* _SUPPLIED MATERIAL_
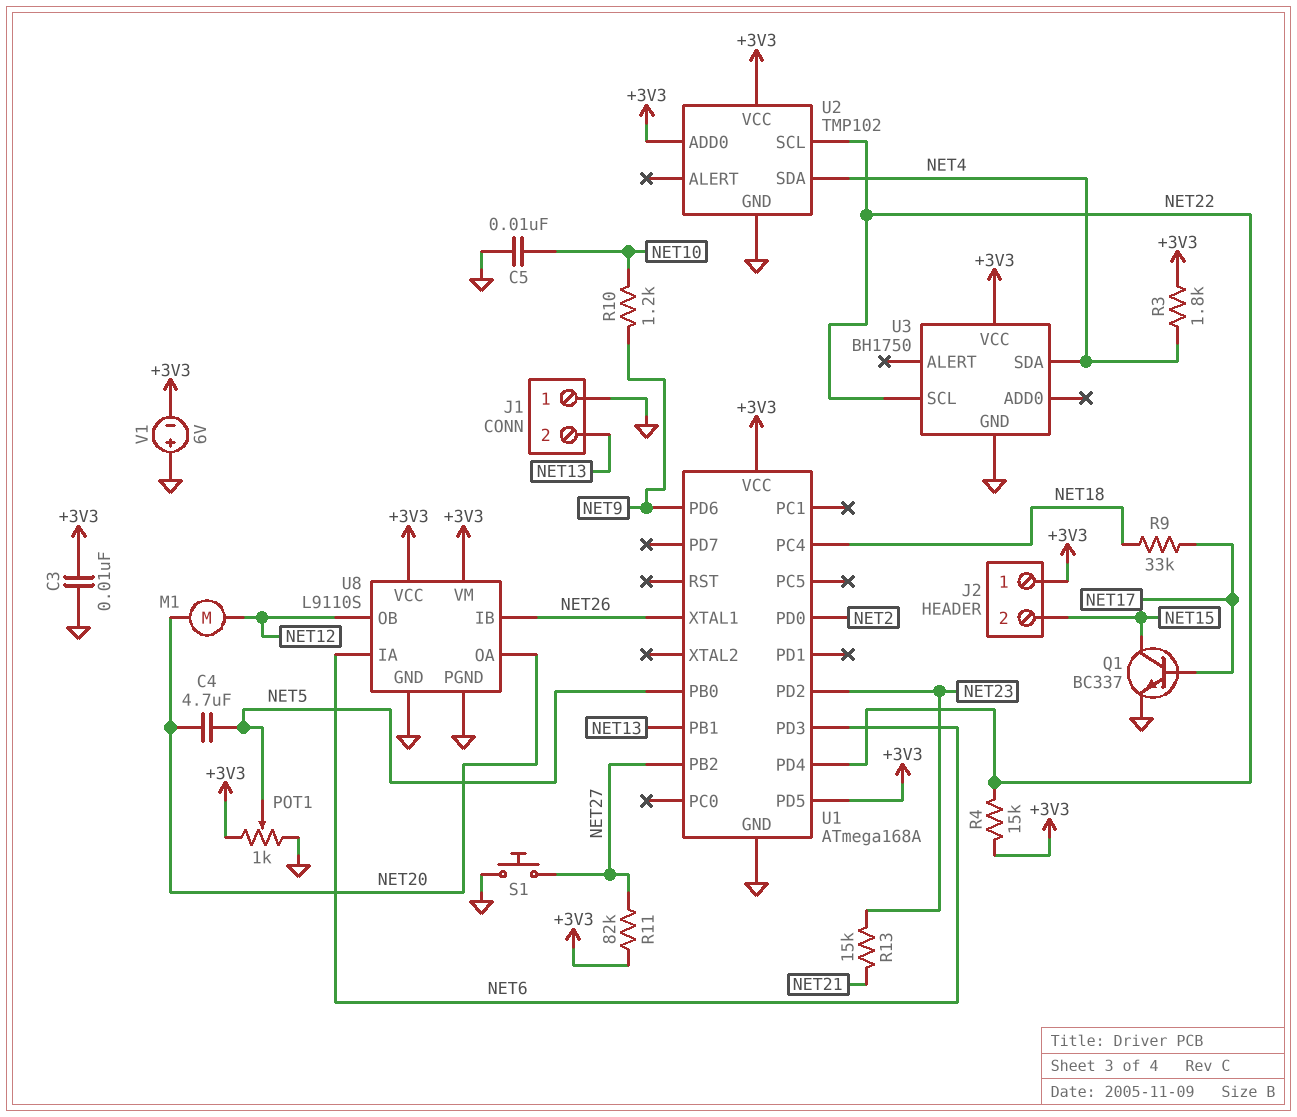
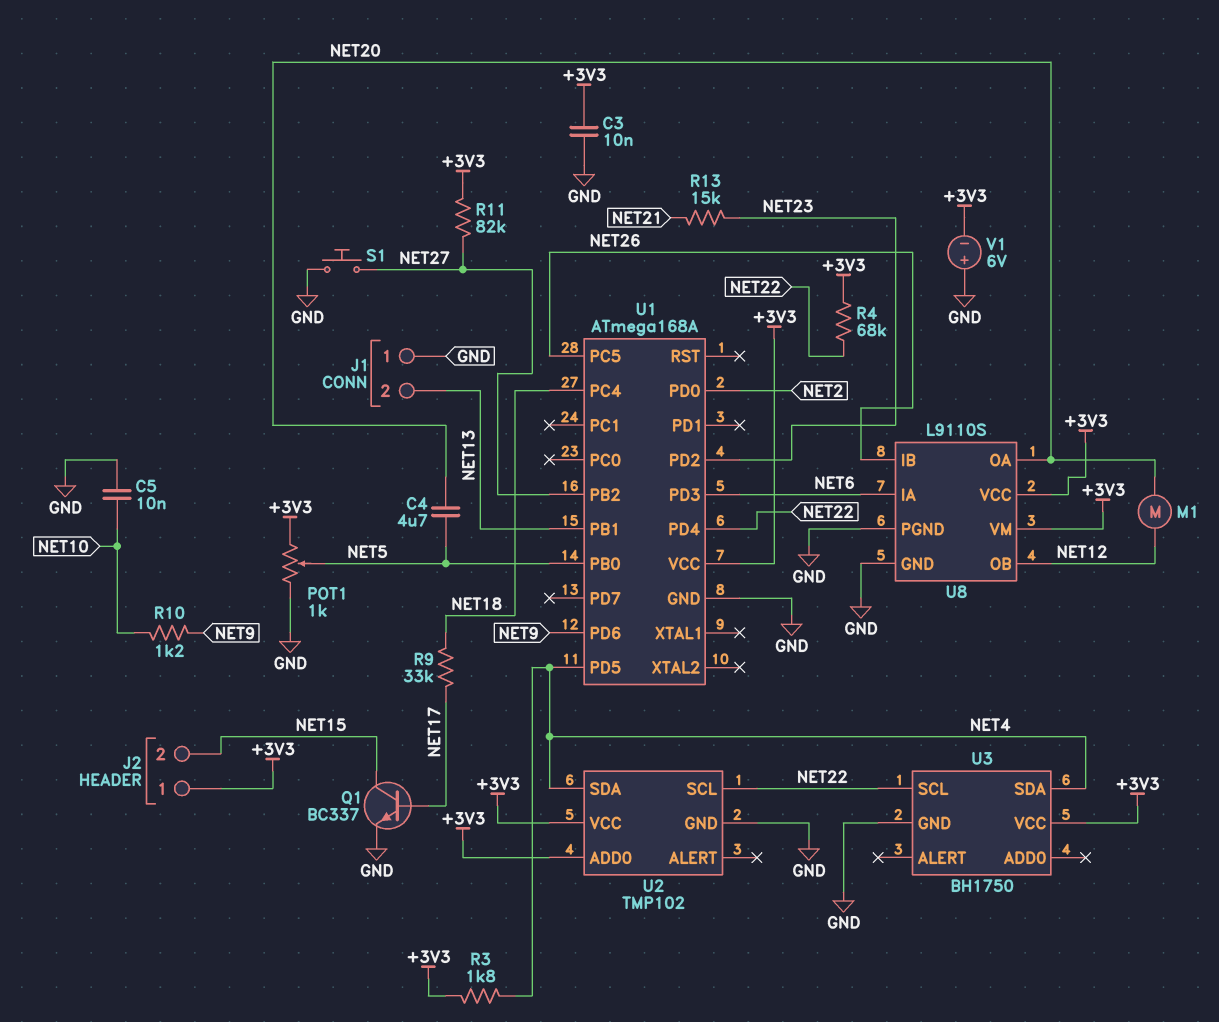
R4: 15k (+3V3, NET22) -> 68k (+3V3, NET22)
U1 pin PC5: none -> NET26
U1 pin PD5: +3V3 -> NET4
U1 pin XTAL1: NET26 -> none

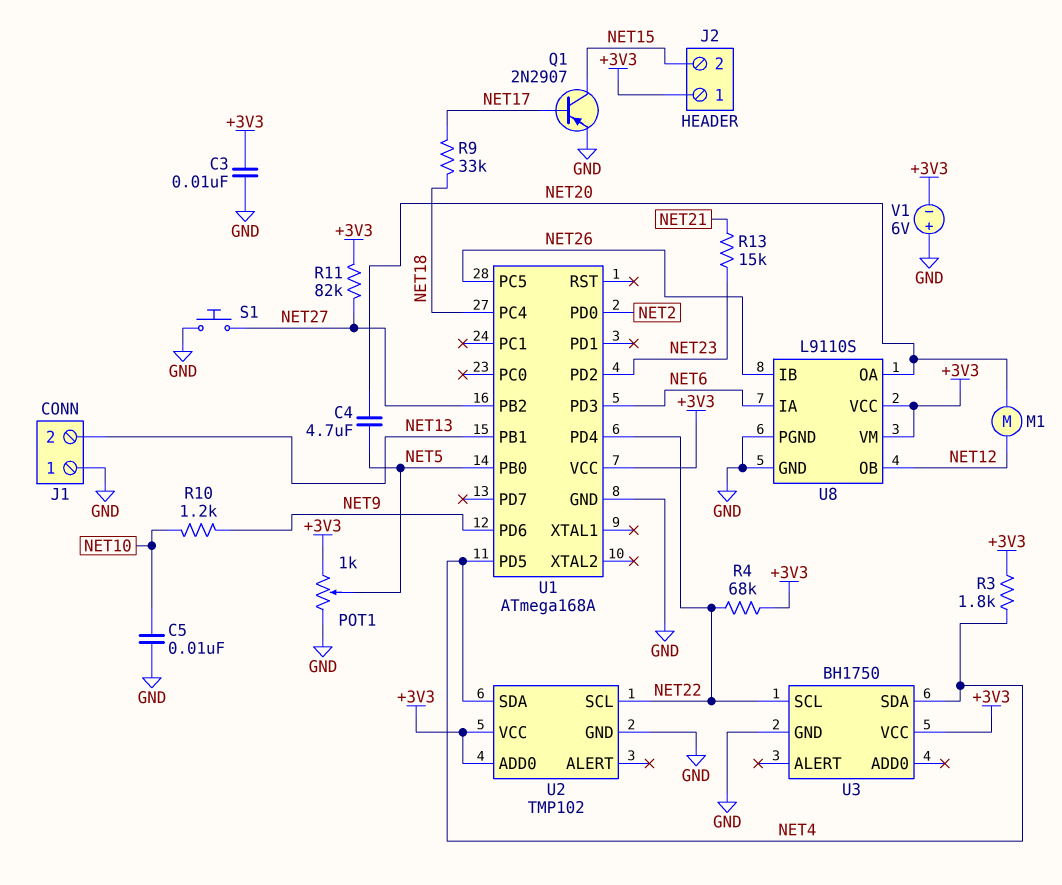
Q1: NPN BC337 (B NET17, C NET15, E GND) -> PNP 2N2907 (B NET17, C NET15, E GND)

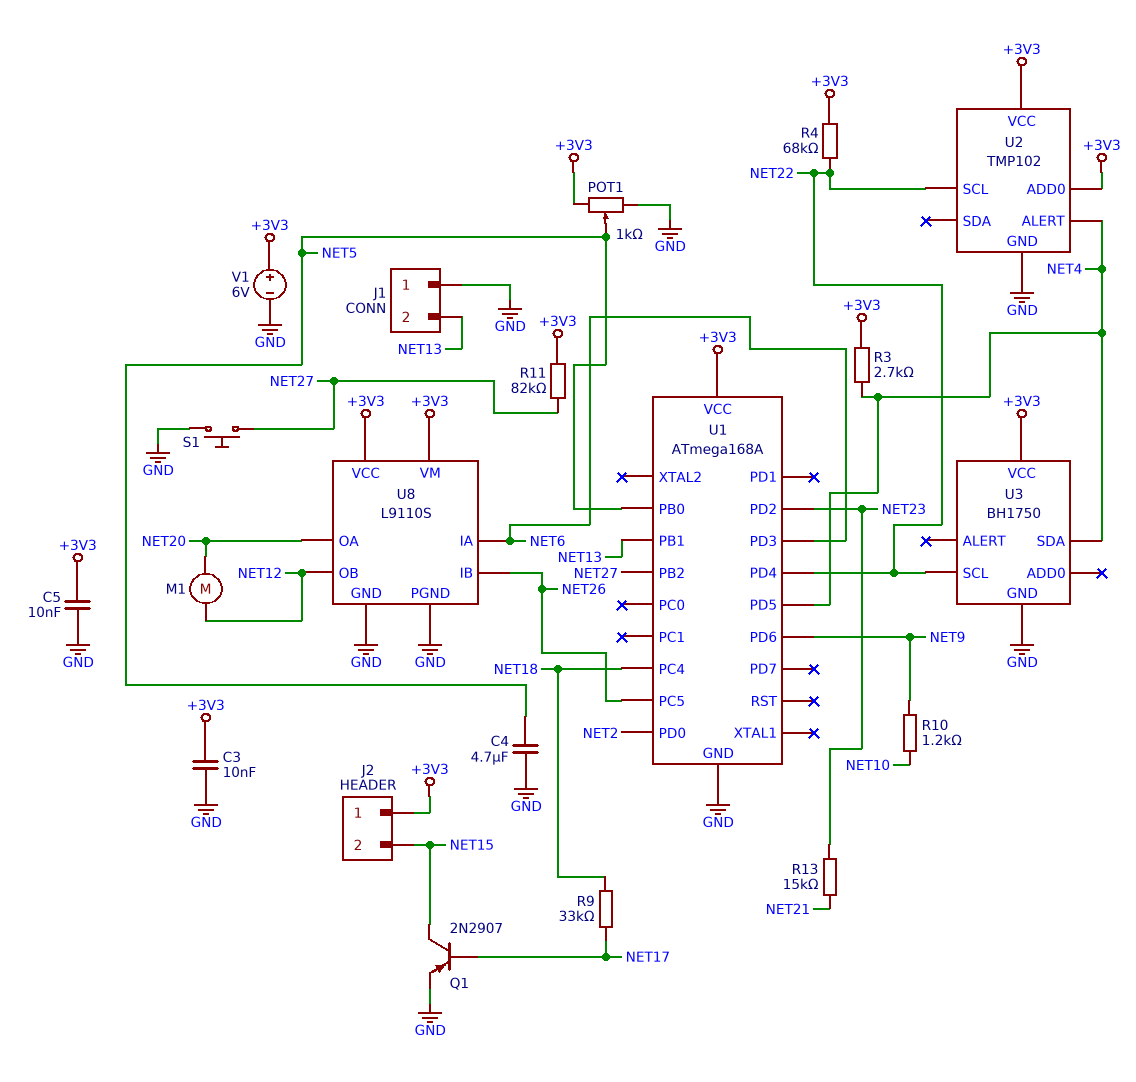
C4: 4.7uF (NET5, NET20) -> 4.7uF (GND, NET5)
C5: 10nF (GND, NET10) -> 10nF (+3V3, GND)
R3: 1.8k (+3V3, NET4) -> 2.7k (+3V3, NET4)
U2 pin ALERT: none -> NET4
U2 pin SDA: NET4 -> none
V1: 6V (plus GND, minus +3V3) -> 6V (plus +3V3, minus GND)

* _ASSIGNMENT_
Repeat each line of the records exactly. Do not include the pictures.

* _SOLUTION_
R4: 15k (+3V3, NET22) -> 68k (+3V3, NET22)
U1 pin PC5: none -> NET26
U1 pin PD5: +3V3 -> NET4
U1 pin XTAL1: NET26 -> none

Q1: NPN BC337 (B NET17, C NET15, E GND) -> PNP 2N2907 (B NET17, C NET15, E GND)

C4: 4.7uF (NET5, NET20) -> 4.7uF (GND, NET5)
C5: 10nF (GND, NET10) -> 10nF (+3V3, GND)
R3: 1.8k (+3V3, NET4) -> 2.7k (+3V3, NET4)
U2 pin ALERT: none -> NET4
U2 pin SDA: NET4 -> none
V1: 6V (plus GND, minus +3V3) -> 6V (plus +3V3, minus GND)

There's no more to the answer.